## What you are asked to do:
Your response must be made up of each line in the data below that contains the string "orange".

## Excerpted records:
※ ※ ※
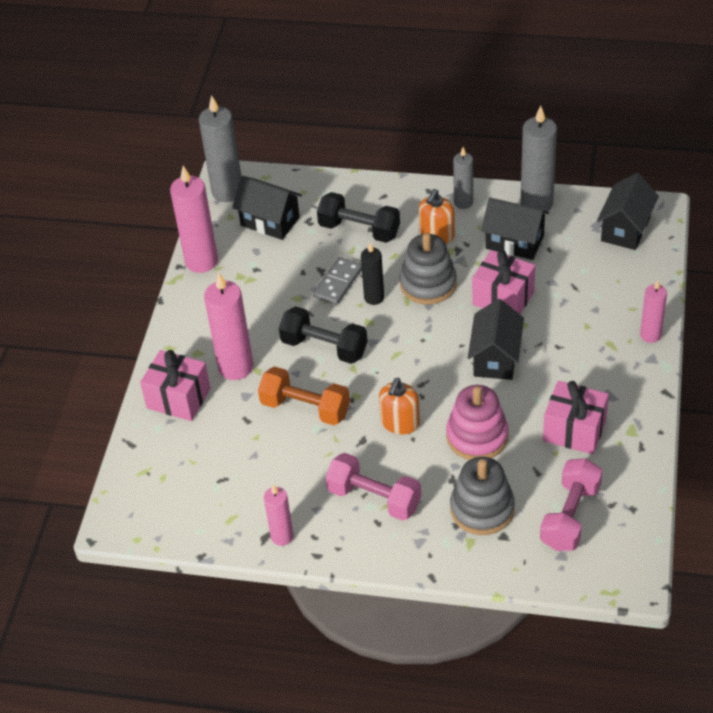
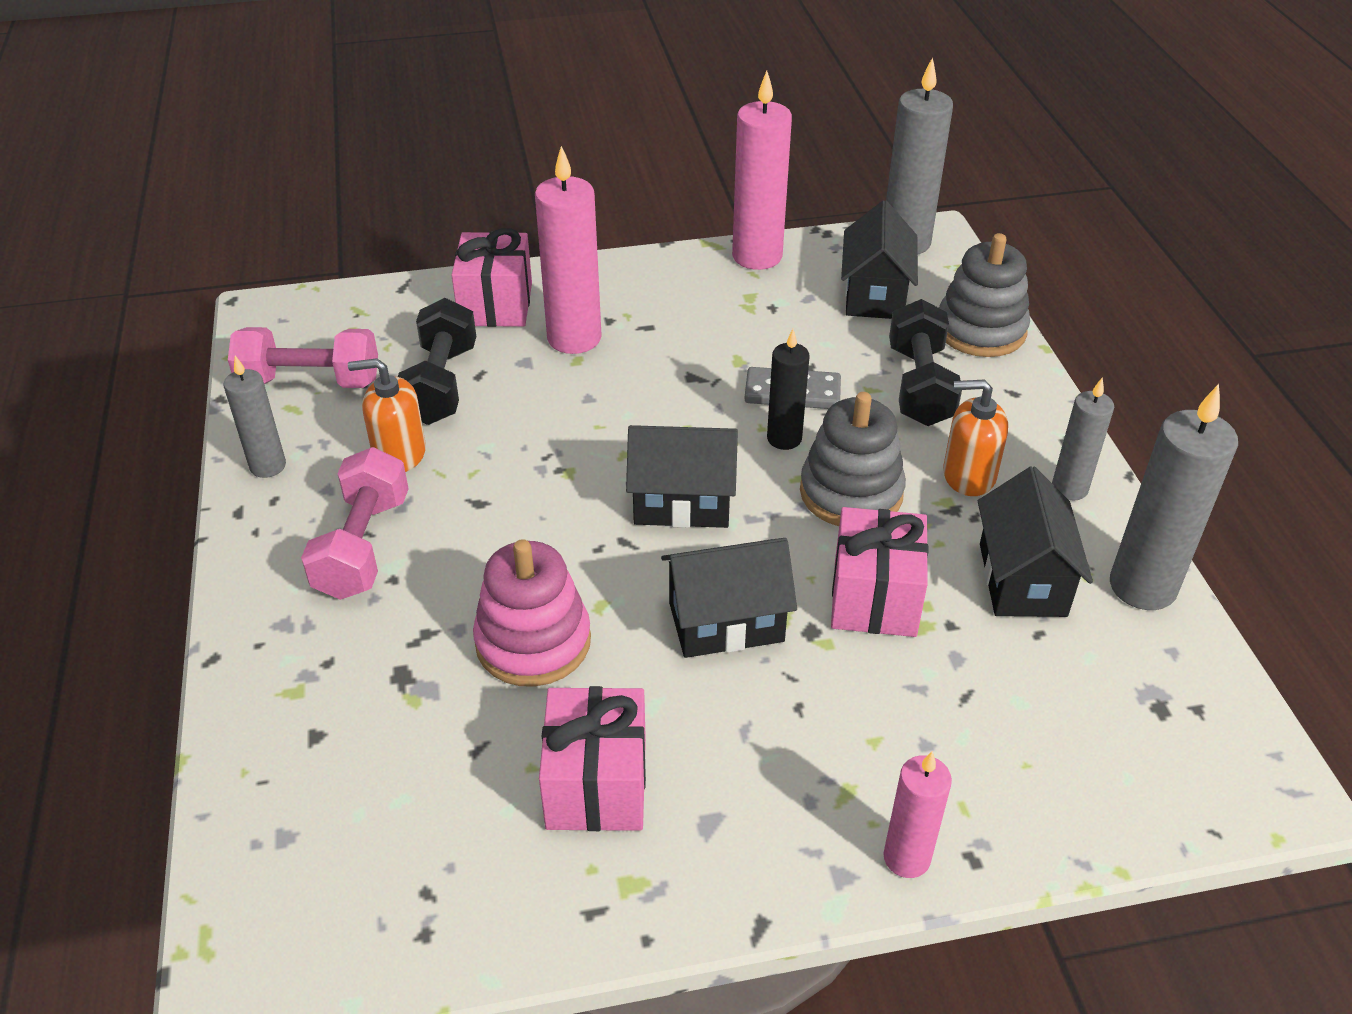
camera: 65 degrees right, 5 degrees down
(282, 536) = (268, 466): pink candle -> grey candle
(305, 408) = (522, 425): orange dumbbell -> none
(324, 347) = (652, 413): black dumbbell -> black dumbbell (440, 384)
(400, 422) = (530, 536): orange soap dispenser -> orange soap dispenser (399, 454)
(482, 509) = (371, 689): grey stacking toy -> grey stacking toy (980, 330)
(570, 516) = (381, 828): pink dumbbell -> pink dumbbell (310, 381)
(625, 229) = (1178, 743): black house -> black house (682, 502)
※ ※ ※
## Answer to the problem:
(305, 408) = (522, 425): orange dumbbell -> none
(400, 422) = (530, 536): orange soap dispenser -> orange soap dispenser (399, 454)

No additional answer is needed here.